Task goal: Print the lines that run from the line with "purple brick B7" to the line with "green brick E2:F3", keeping both end lines, exactly as they appear in the entries below, and nothing else.

Segment Start: Material to process

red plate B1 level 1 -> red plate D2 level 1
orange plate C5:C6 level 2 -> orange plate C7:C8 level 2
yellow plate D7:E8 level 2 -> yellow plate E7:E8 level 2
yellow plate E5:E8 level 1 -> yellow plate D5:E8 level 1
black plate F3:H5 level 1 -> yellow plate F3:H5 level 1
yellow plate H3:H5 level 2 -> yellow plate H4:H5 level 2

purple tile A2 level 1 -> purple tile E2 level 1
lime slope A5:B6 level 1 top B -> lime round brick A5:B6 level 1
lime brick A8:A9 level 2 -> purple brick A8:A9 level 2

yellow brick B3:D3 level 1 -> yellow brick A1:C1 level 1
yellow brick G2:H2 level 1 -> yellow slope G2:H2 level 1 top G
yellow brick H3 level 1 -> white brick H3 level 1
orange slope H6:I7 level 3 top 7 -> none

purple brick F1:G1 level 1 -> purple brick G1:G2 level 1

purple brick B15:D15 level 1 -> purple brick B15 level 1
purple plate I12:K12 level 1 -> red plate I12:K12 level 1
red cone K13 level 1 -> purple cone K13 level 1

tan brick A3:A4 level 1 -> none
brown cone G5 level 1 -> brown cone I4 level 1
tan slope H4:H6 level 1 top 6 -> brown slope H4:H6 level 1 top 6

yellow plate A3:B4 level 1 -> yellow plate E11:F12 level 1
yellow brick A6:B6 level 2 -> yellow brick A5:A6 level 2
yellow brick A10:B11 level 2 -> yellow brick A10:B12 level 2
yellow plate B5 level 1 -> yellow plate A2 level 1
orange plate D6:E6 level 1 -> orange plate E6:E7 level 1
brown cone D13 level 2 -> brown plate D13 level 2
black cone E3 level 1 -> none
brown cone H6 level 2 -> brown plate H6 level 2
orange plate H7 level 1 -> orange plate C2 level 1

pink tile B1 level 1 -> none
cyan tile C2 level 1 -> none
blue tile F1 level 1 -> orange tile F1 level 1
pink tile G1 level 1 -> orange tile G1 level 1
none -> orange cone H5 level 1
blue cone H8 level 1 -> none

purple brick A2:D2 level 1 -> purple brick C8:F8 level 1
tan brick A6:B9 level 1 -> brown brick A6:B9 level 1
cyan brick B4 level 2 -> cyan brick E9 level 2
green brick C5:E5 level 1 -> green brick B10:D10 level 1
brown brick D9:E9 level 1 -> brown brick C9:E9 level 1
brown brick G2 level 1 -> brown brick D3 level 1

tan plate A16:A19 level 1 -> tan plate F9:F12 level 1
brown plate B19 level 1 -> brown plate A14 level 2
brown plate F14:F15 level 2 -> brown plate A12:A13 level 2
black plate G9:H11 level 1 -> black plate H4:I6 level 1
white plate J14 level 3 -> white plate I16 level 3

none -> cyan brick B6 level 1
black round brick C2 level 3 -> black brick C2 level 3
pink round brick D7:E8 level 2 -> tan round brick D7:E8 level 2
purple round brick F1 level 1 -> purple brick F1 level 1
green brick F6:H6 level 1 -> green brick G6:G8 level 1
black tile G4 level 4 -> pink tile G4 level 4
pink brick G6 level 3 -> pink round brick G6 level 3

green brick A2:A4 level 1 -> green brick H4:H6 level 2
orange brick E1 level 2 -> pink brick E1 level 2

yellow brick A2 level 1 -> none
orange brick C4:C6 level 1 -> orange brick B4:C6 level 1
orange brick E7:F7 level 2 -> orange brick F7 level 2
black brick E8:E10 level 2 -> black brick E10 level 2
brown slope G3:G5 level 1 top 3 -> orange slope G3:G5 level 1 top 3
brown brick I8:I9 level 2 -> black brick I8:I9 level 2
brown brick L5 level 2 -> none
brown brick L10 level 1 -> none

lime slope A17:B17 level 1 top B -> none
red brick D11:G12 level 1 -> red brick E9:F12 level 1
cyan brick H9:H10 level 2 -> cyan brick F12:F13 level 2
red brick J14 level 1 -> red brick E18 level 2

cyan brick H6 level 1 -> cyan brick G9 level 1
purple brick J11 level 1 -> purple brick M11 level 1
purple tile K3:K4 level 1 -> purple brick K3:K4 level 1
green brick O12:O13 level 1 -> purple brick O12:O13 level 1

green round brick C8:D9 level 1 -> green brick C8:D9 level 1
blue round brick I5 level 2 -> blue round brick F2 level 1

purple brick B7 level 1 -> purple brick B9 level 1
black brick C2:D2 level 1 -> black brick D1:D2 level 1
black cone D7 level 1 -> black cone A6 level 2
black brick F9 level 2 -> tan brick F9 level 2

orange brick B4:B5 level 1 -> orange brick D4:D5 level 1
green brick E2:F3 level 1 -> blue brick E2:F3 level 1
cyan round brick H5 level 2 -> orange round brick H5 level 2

Segment End: Material to process

Answer area:
purple brick B7 level 1 -> purple brick B9 level 1
black brick C2:D2 level 1 -> black brick D1:D2 level 1
black cone D7 level 1 -> black cone A6 level 2
black brick F9 level 2 -> tan brick F9 level 2

orange brick B4:B5 level 1 -> orange brick D4:D5 level 1
green brick E2:F3 level 1 -> blue brick E2:F3 level 1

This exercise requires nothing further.